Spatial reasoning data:
****************************************
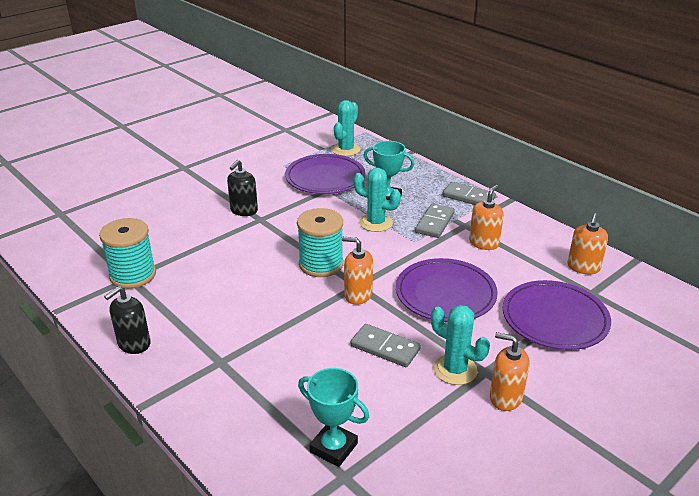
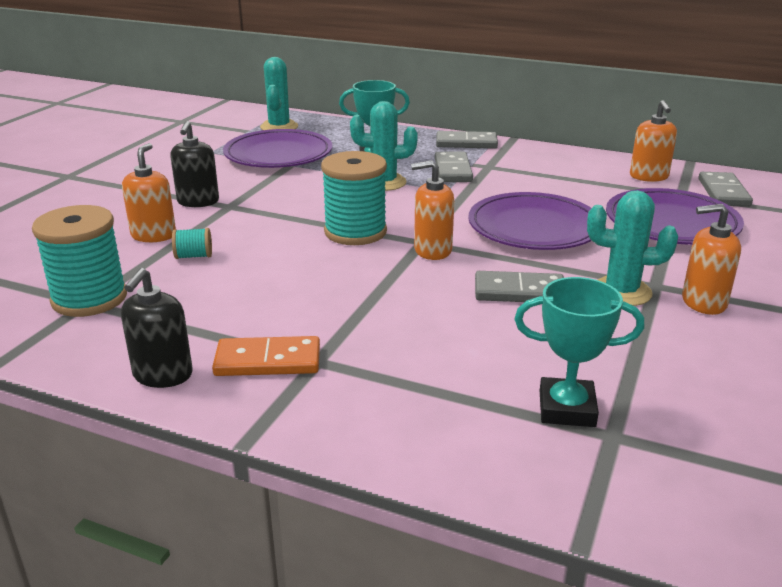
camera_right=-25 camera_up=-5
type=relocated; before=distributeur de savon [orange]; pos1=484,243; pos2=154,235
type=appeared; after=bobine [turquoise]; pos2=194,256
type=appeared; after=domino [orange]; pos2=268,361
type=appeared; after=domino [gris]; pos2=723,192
****************************************
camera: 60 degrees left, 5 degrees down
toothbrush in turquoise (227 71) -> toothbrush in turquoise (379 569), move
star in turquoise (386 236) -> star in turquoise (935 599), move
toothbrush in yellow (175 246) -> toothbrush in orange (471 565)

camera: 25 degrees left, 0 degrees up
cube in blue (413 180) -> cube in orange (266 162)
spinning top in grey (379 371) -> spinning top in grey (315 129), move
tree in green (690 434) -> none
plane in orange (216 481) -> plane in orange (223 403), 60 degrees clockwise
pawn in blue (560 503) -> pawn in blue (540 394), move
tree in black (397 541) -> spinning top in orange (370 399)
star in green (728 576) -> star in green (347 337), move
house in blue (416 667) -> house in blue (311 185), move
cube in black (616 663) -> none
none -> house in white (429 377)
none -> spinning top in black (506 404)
****************************************
DESCRIPTION OF THE TASK:
Using the entries above, give again exactly the lines from the line holding "toothbrush in turquoise (227" through the line holding "star in turquoise (386". Include both end lines and nothing else.

SOLVED PROBLEM:
toothbrush in turquoise (227 71) -> toothbrush in turquoise (379 569), move
star in turquoise (386 236) -> star in turquoise (935 599), move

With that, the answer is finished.